:: Data supplied ::

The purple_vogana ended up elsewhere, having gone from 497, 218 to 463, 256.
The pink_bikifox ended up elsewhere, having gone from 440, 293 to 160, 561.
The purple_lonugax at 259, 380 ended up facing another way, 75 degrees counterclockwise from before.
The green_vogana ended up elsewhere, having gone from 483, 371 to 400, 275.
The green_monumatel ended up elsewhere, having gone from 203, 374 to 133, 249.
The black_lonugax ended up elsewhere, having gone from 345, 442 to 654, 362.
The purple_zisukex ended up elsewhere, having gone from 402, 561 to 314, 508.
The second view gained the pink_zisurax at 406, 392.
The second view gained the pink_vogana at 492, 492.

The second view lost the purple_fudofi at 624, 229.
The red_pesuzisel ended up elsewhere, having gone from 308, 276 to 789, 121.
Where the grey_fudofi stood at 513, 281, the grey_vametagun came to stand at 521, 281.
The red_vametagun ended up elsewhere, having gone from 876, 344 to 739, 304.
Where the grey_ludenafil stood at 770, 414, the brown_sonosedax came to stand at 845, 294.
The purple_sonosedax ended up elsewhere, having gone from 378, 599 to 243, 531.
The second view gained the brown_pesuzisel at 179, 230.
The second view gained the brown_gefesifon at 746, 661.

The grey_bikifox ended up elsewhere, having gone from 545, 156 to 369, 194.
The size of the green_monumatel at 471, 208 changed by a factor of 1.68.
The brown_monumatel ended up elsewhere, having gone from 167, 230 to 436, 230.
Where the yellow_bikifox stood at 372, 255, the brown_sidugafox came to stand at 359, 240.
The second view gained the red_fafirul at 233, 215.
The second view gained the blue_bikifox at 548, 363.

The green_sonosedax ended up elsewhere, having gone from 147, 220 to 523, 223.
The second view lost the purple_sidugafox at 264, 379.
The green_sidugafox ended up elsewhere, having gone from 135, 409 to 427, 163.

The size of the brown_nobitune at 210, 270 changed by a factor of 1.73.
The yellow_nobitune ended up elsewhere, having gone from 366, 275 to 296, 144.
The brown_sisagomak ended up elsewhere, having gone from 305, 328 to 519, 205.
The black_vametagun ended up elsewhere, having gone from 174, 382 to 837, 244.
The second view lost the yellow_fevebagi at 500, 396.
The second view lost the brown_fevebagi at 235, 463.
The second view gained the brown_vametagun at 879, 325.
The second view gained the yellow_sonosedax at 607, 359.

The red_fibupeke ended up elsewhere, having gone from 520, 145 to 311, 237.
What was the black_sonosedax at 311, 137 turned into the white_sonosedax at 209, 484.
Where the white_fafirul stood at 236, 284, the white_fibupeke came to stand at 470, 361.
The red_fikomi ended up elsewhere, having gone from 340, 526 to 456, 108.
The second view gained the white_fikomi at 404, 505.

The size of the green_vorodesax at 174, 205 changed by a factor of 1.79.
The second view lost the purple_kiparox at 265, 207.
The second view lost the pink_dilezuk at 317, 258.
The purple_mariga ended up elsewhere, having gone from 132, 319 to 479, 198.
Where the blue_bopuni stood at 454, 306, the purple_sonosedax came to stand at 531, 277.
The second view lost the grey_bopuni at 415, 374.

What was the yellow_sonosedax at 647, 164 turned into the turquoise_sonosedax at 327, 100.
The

:::

▶ _Your assignment_: Reproduce the listing word for word from its first line up to and including the line with "The purple_lonugax at". Give no other lines.

▶ _Answer to this task_:
The purple_vogana ended up elsewhere, having gone from 497, 218 to 463, 256.
The pink_bikifox ended up elsewhere, having gone from 440, 293 to 160, 561.
The purple_lonugax at 259, 380 ended up facing another way, 75 degrees counterclockwise from before.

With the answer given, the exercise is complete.